## Work task
Please count the lines in the rows below that contain the string "camera", with case counting toward a match. Reply with the number alone.

Entries provided: Begin

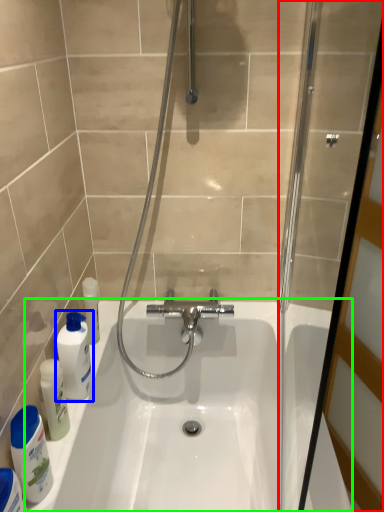
Question: Based on their relative distances, which object is farther from screen door (highlighted by a red box)? Choose from mouthwash (highlighted by a blue box) and bath (highlighted by a green box).

Choices:
 (A) mouthwash
 (B) bath

Answer: (A)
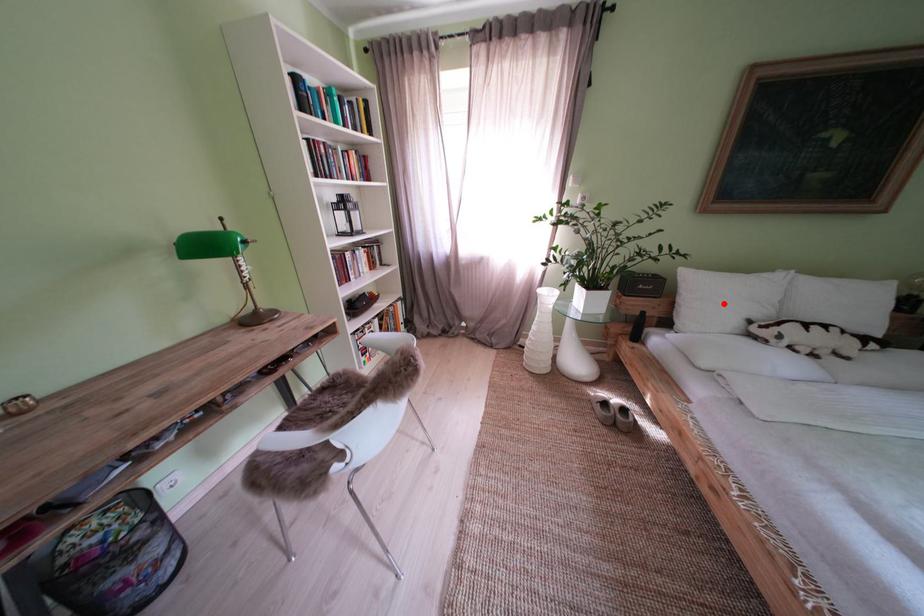
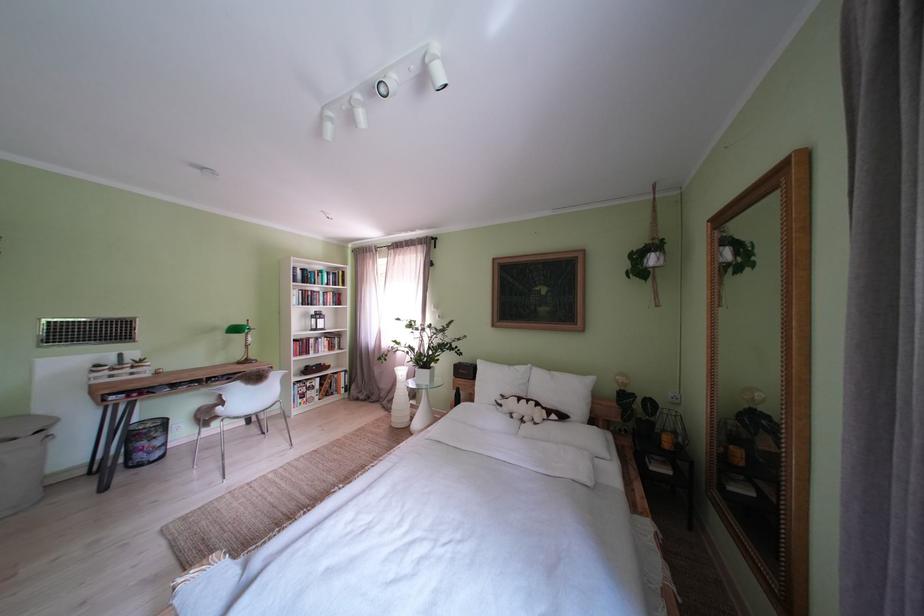
Question: I am providing you with two images of the same scene from different viewpoints. A red point is shown in image1. For the corresponding object point in image2, is it positioned nearer or farther from the camera?

Choices:
 (A) Nearer
 (B) Farther

Answer: (B)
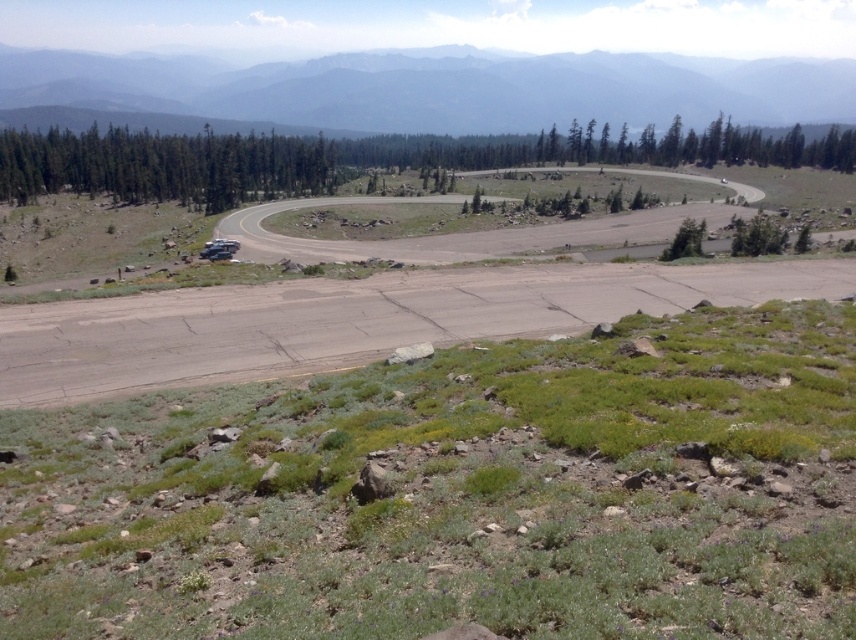
Question: Is dirt road at center below gray foggy mountain at upper center?

Choices:
 (A) yes
 (B) no

Answer: (A)

Question: Which object appears closest to the camera in this image?

Choices:
 (A) gray foggy mountain at upper center
 (B) dirt road at center

Answer: (B)

Question: Is dirt road at center wider than gray foggy mountain at upper center?

Choices:
 (A) yes
 (B) no

Answer: (B)

Question: Considering the relative positions of dirt road at center and gray foggy mountain at upper center in the image provided, where is dirt road at center located with respect to gray foggy mountain at upper center?

Choices:
 (A) right
 (B) left

Answer: (A)

Question: Which point appears closest to the camera in this image?

Choices:
 (A) (797, 268)
 (B) (813, 97)

Answer: (A)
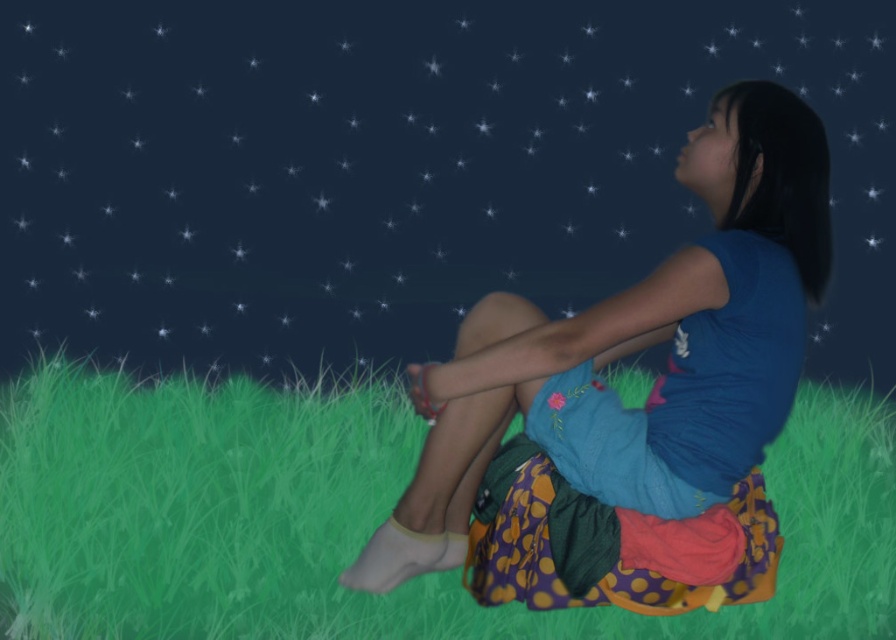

Entries provided: End

## Answer section
3